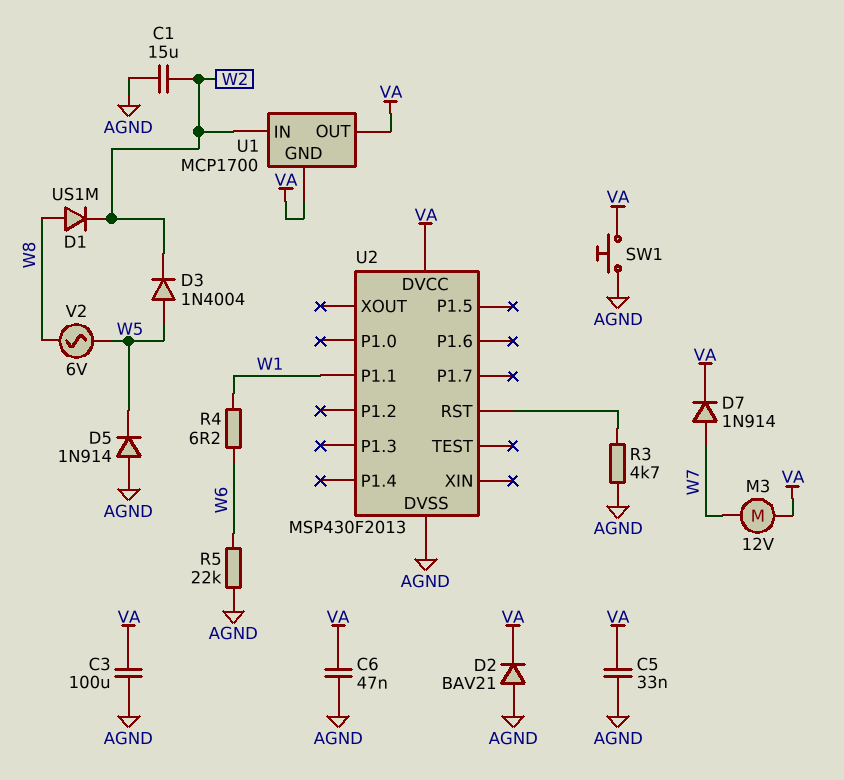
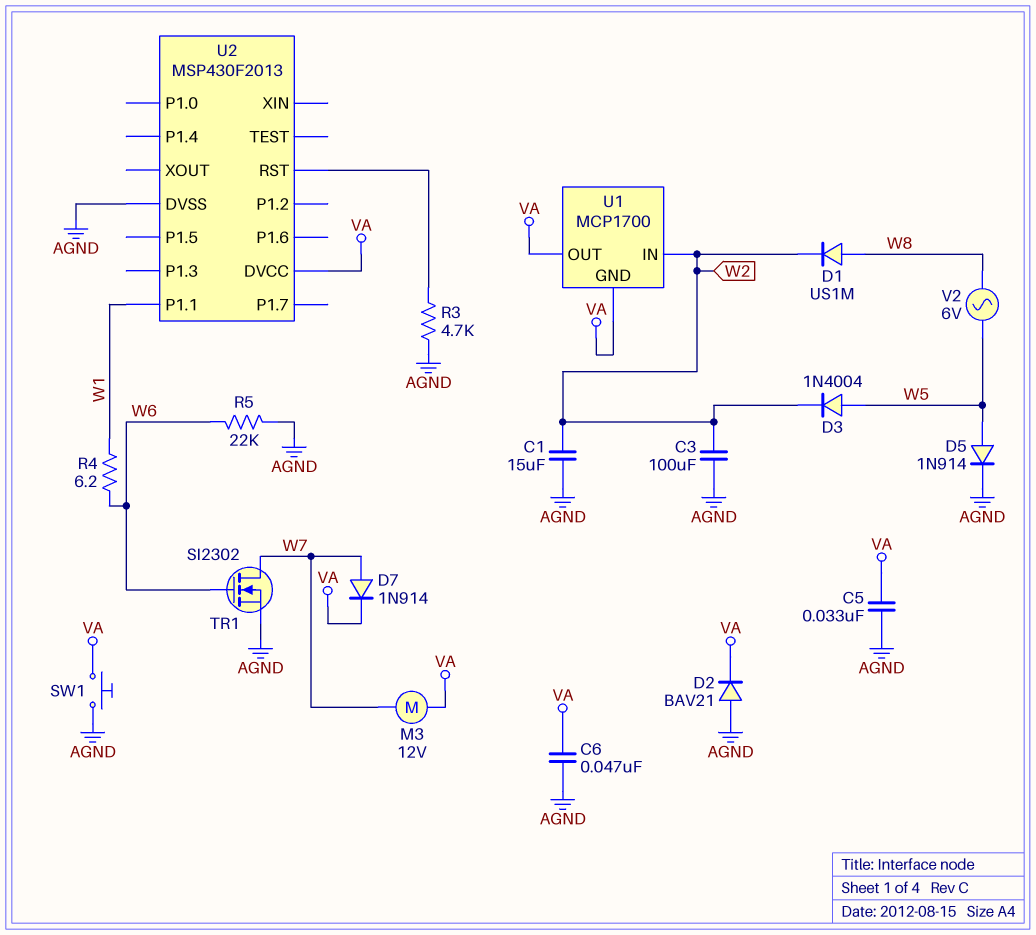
C3: 100uF (AGND, VA) -> 100uF (AGND, W2)
D5: diode 1N914 (A AGND, K W5) -> diode 1N914 (A W5, K AGND)
TR1: none -> NMOS SI2302 (G W6, D W7, S AGND)

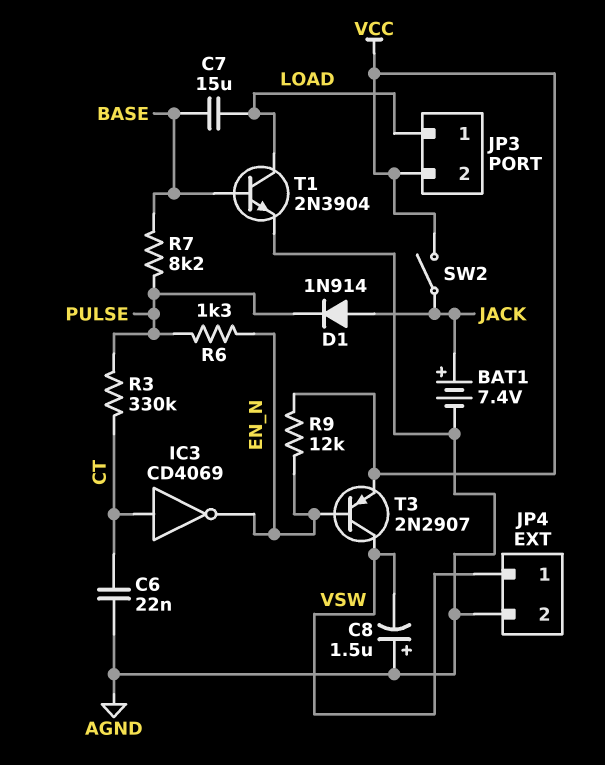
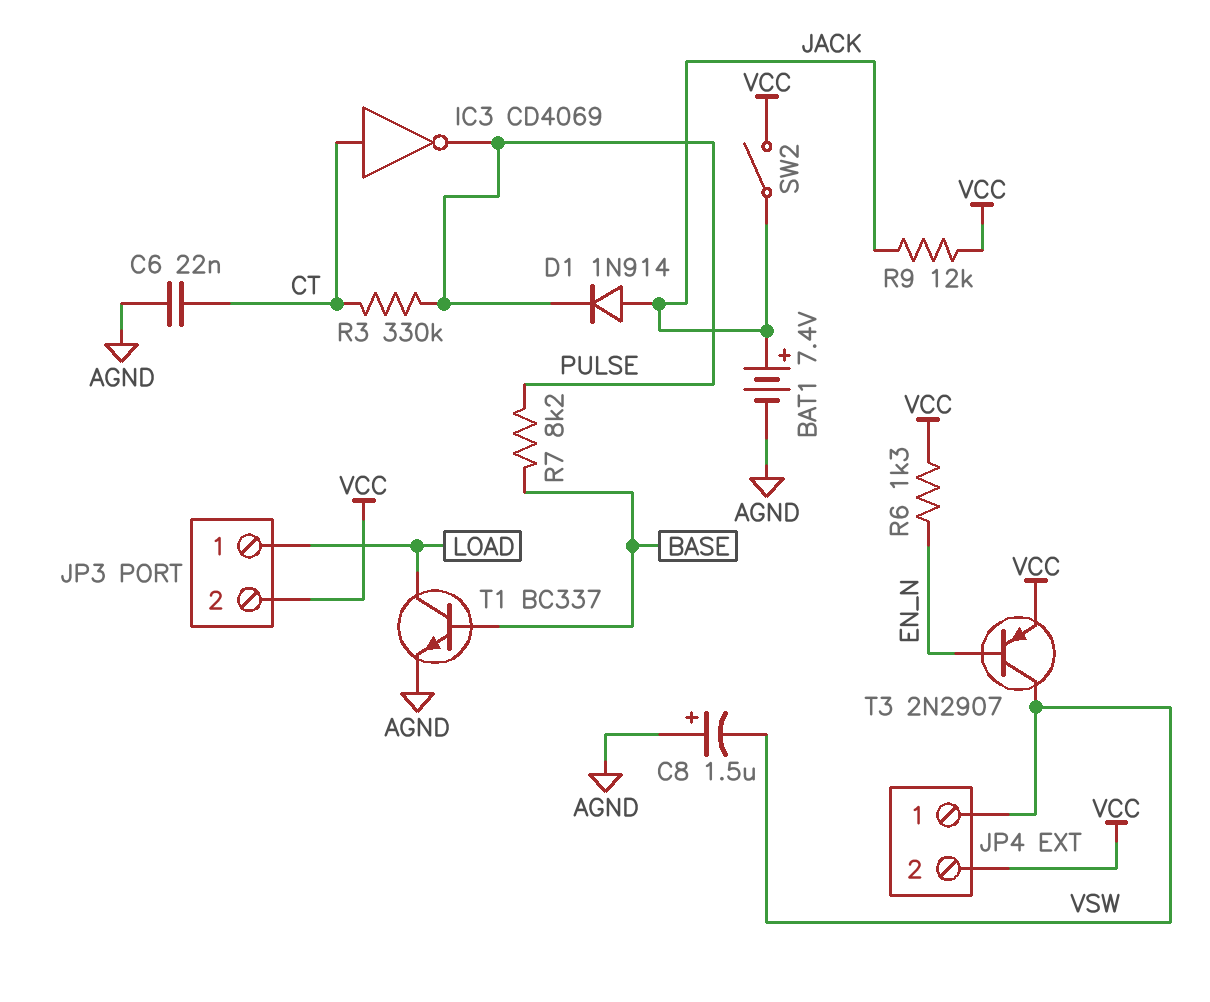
C7: 15uF (BASE, LOAD) -> none
IC3: NOT CD4069 (in CT, out EN_N) -> NOT CD4069 (in CT, out PULSE)
JP4 pin 2: AGND -> VCC
R6: 1.3k (EN_N, PULSE) -> 1.3k (EN_N, VCC)
R9: 12k (EN_N, VCC) -> 12k (JACK, VCC)
T1: NPN 2N3904 (B BASE, C LOAD, E AGND) -> NPN BC337 (B BASE, C LOAD, E AGND)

● ● ● ● ● ● ●

--- Prompt ---
Retype the records verbatim, but not their images.

--- Problem solution ---
C3: 100uF (AGND, VA) -> 100uF (AGND, W2)
D5: diode 1N914 (A AGND, K W5) -> diode 1N914 (A W5, K AGND)
TR1: none -> NMOS SI2302 (G W6, D W7, S AGND)

C7: 15uF (BASE, LOAD) -> none
IC3: NOT CD4069 (in CT, out EN_N) -> NOT CD4069 (in CT, out PULSE)
JP4 pin 2: AGND -> VCC
R6: 1.3k (EN_N, PULSE) -> 1.3k (EN_N, VCC)
R9: 12k (EN_N, VCC) -> 12k (JACK, VCC)
T1: NPN 2N3904 (B BASE, C LOAD, E AGND) -> NPN BC337 (B BASE, C LOAD, E AGND)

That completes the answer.